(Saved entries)
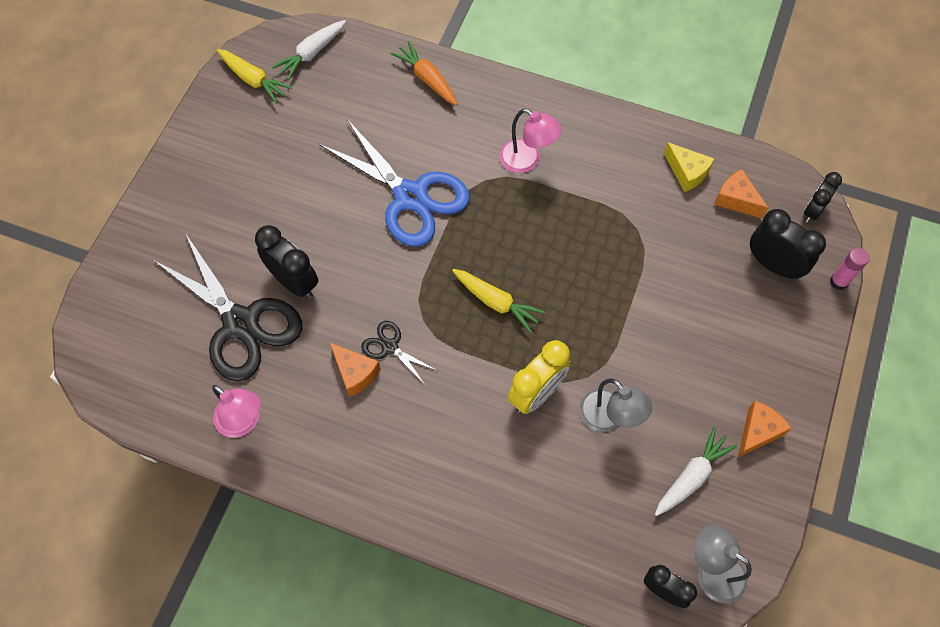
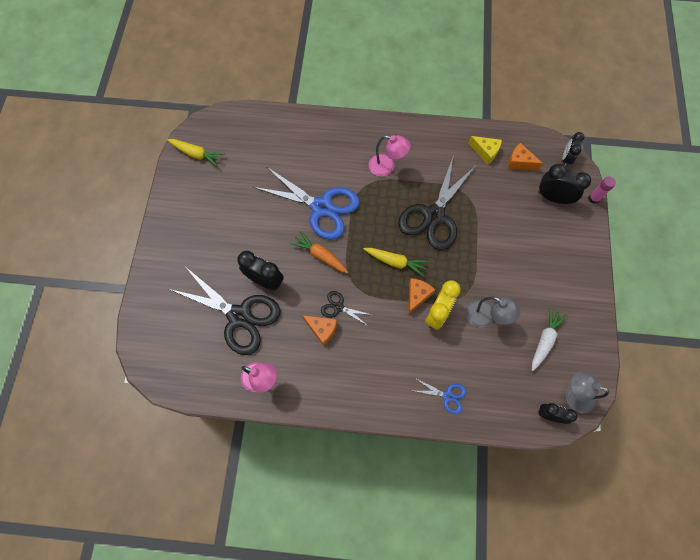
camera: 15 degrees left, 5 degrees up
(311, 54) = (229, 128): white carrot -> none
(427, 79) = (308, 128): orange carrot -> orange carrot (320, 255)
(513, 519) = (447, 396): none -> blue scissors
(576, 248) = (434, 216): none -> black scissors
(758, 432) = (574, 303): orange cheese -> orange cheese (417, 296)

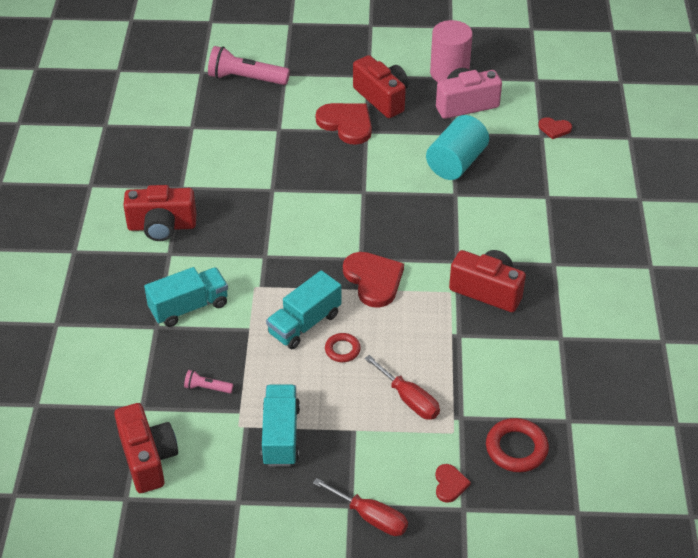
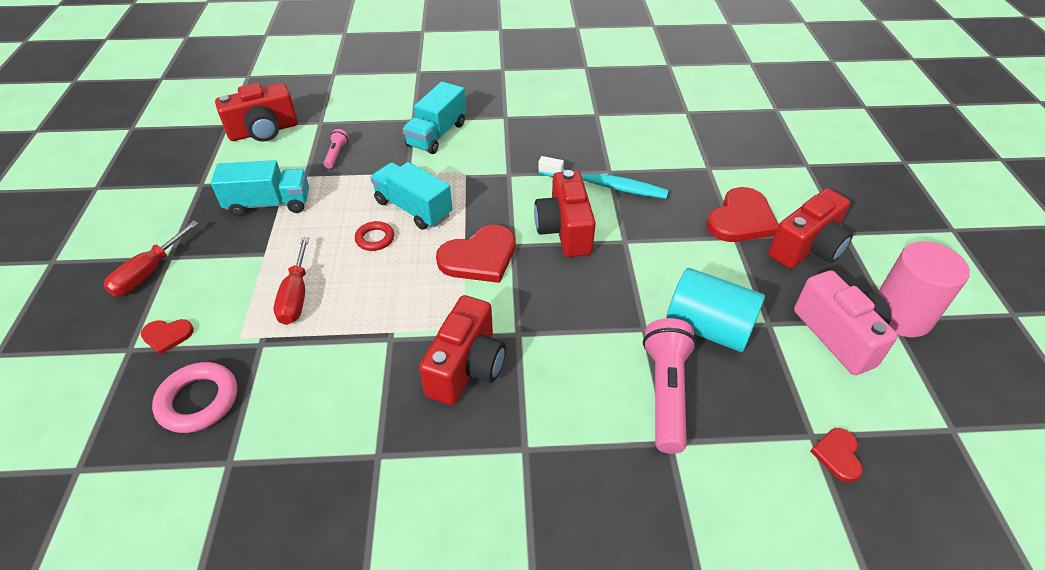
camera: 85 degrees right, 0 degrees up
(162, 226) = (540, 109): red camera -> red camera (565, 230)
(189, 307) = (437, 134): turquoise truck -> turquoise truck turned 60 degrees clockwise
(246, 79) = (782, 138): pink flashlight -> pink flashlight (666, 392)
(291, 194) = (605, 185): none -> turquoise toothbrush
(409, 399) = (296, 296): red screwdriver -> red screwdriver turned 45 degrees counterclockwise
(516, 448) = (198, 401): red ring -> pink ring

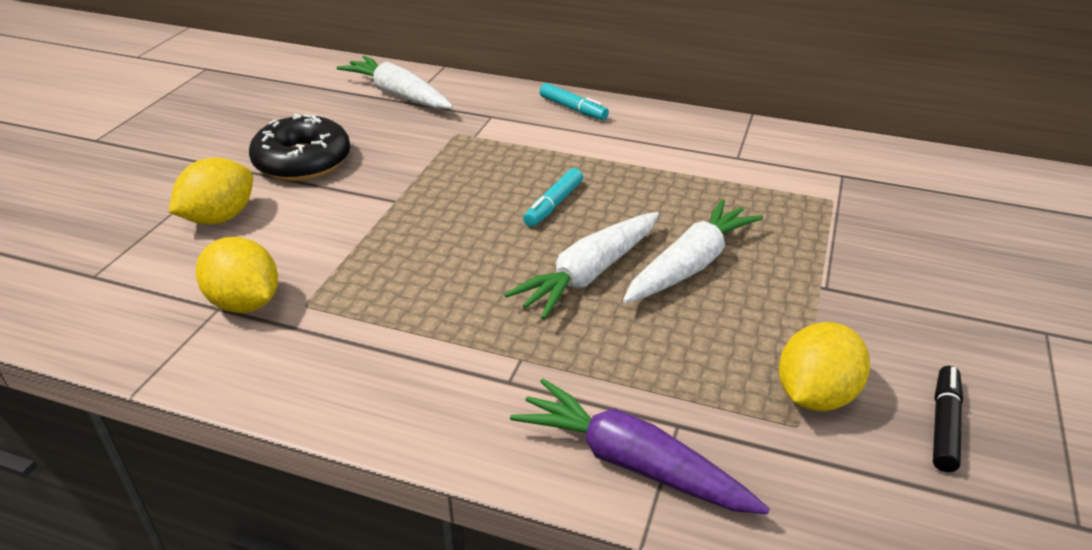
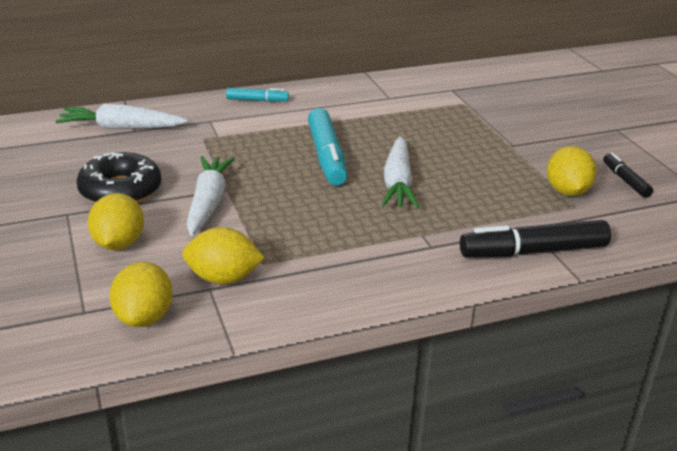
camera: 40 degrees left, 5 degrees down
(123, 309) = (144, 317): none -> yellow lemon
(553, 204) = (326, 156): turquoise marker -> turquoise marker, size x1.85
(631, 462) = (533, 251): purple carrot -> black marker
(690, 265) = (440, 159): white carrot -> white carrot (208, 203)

• TASK BRIEF
Every line in the data above that includes the word "turned" should be copied.

• TASK ANSWER
(189, 307) = (437, 134): turquoise truck -> turquoise truck turned 60 degrees clockwise
(409, 399) = (296, 296): red screwdriver -> red screwdriver turned 45 degrees counterclockwise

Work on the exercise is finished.